(Task inputs Opens)

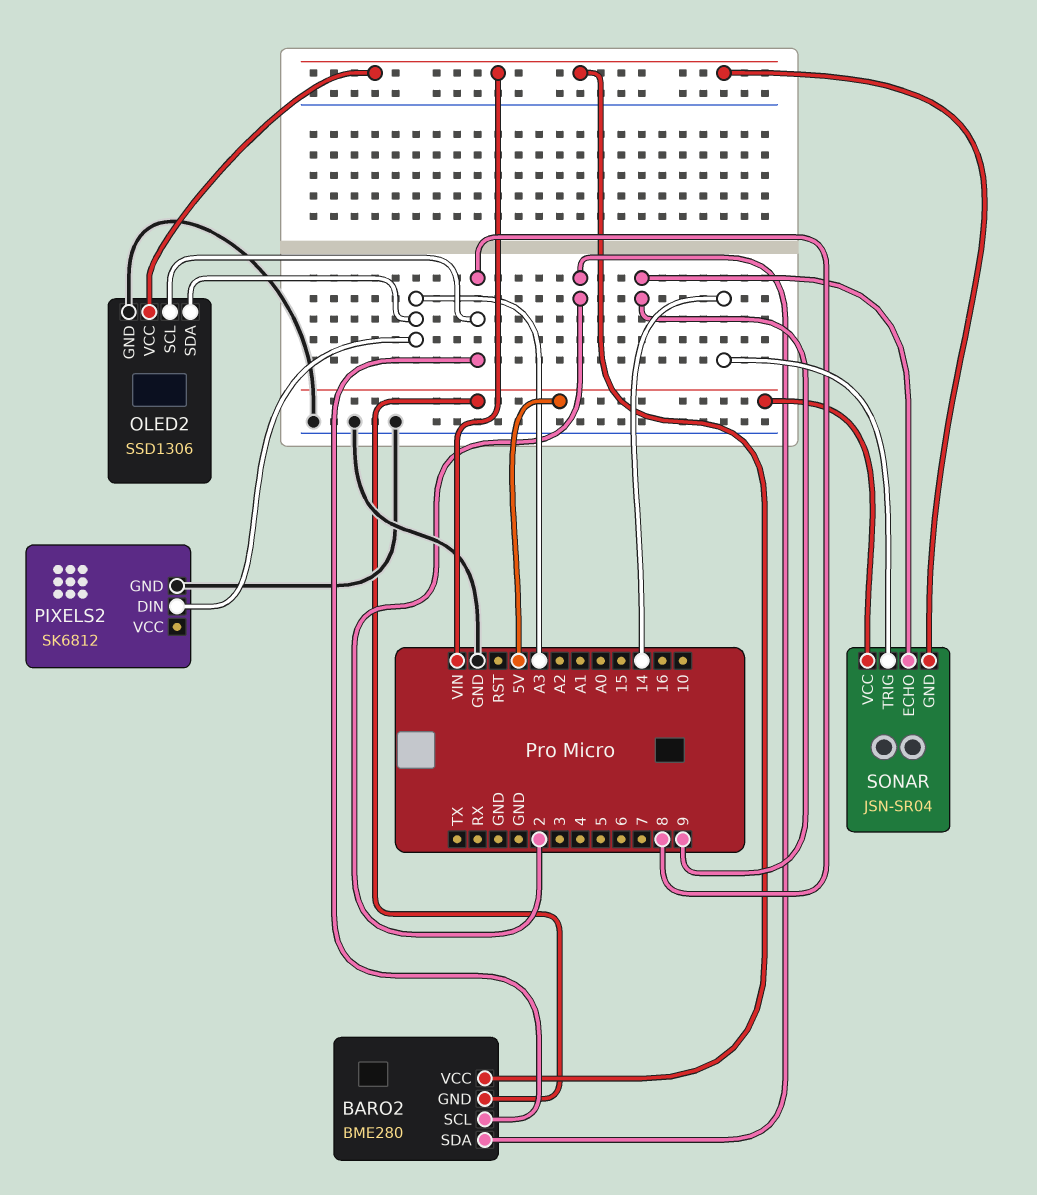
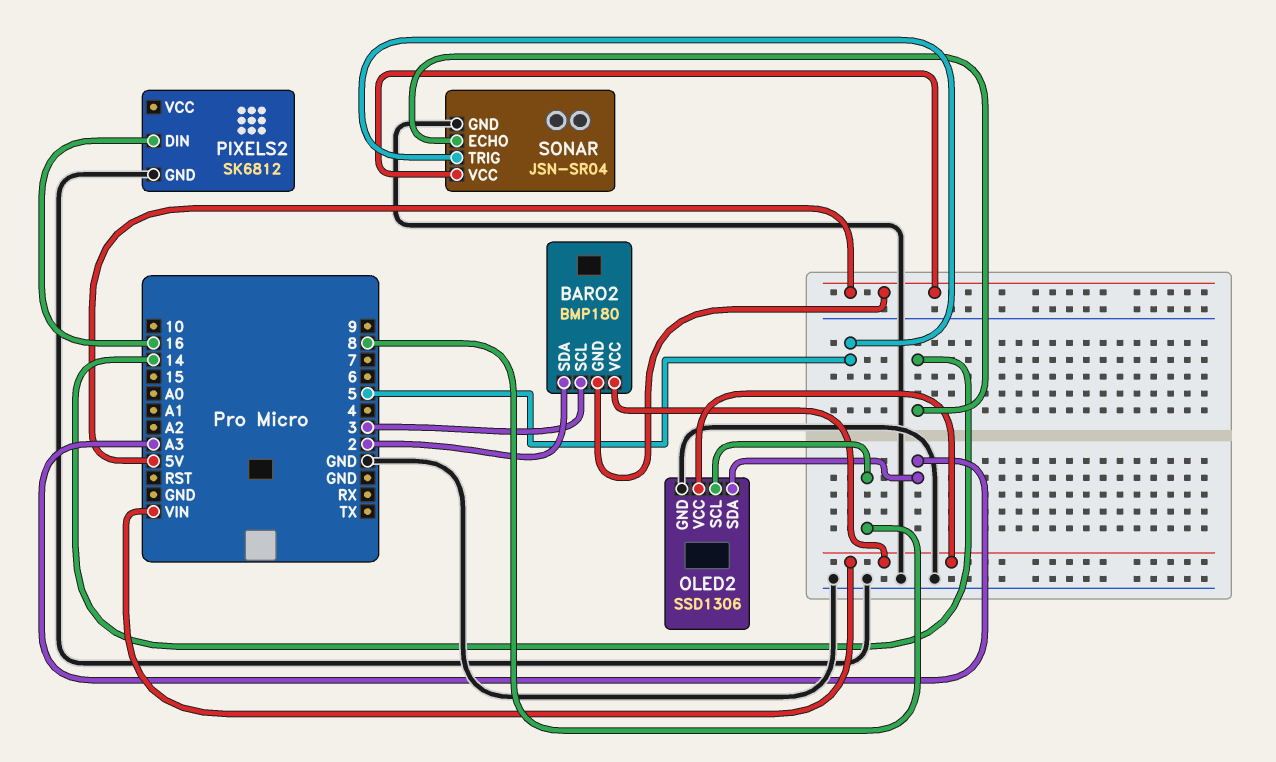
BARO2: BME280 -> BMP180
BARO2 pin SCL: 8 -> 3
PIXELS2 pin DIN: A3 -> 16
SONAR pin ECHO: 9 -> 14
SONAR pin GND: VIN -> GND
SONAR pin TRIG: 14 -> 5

(Task inputs Closes)
(Task inputs Opens)

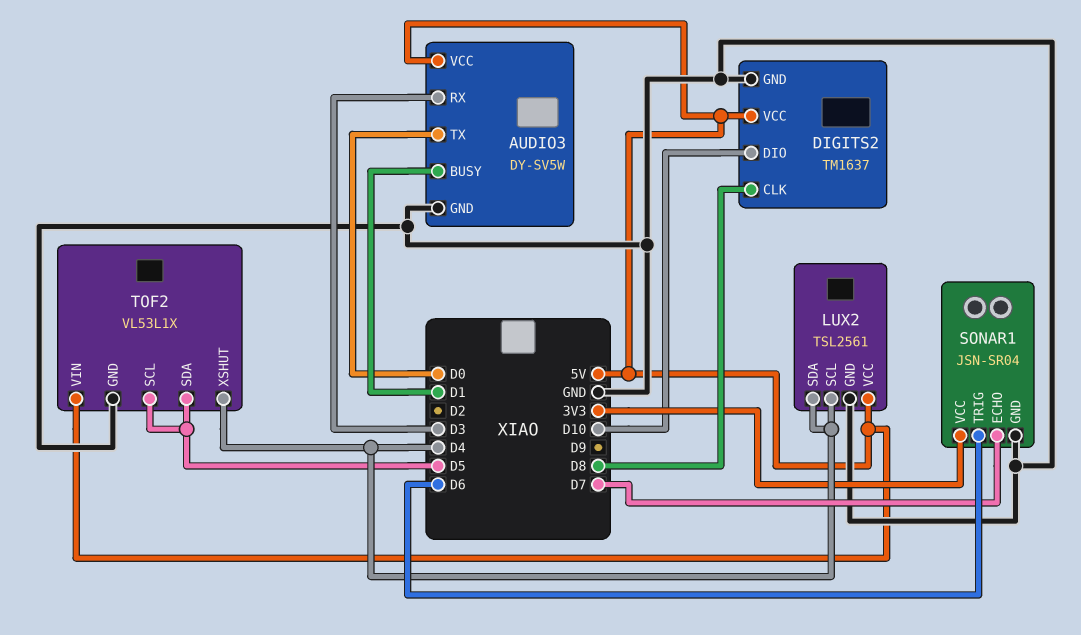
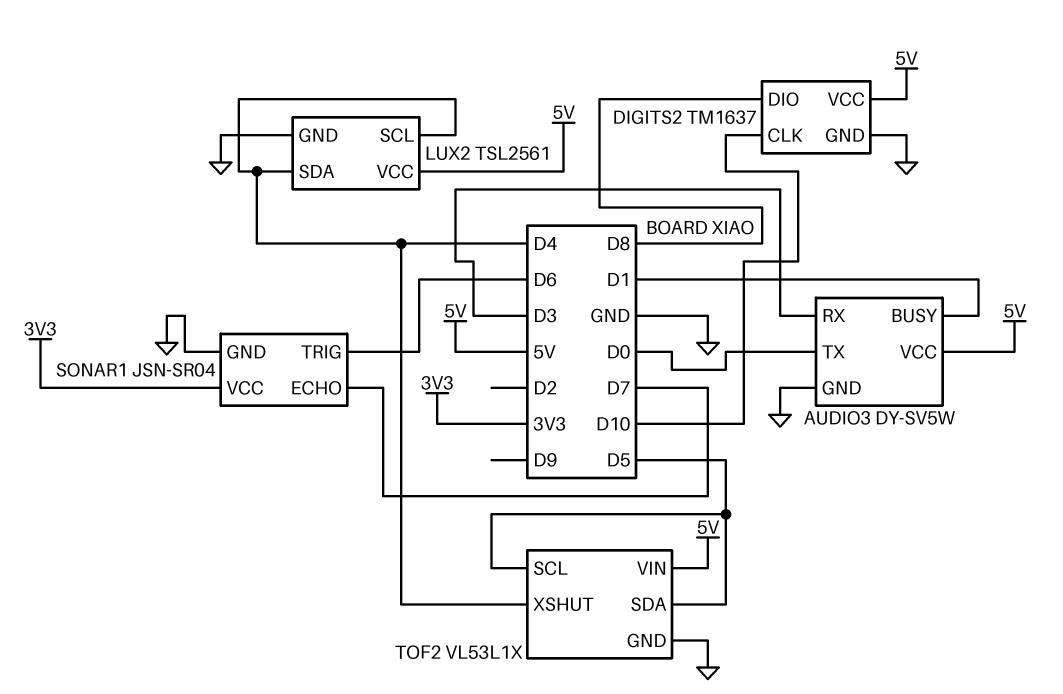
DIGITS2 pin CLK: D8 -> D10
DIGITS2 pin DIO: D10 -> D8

(Task inputs Closes)

* **Instructions for the task**:
Reproducing the whole listing above is not the task. Copy exactly only the lines from the one with "BARO2: BME280 -> BMP180" to the one with "SONAR pin TRIG: 14 -> 5", both kept.

* **Task solution**:
BARO2: BME280 -> BMP180
BARO2 pin SCL: 8 -> 3
PIXELS2 pin DIN: A3 -> 16
SONAR pin ECHO: 9 -> 14
SONAR pin GND: VIN -> GND
SONAR pin TRIG: 14 -> 5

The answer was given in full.